Each entry needs to be reproduced exactly as it is.

> [Input for this task]:
________________

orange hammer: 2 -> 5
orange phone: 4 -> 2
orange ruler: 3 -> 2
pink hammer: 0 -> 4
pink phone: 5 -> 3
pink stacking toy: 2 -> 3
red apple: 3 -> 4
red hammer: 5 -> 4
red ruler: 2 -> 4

________________

> [Written answer]:
orange hammer: 2 -> 5
orange phone: 4 -> 2
orange ruler: 3 -> 2
pink hammer: 0 -> 4
pink phone: 5 -> 3
pink stacking toy: 2 -> 3
red apple: 3 -> 4
red hammer: 5 -> 4
red ruler: 2 -> 4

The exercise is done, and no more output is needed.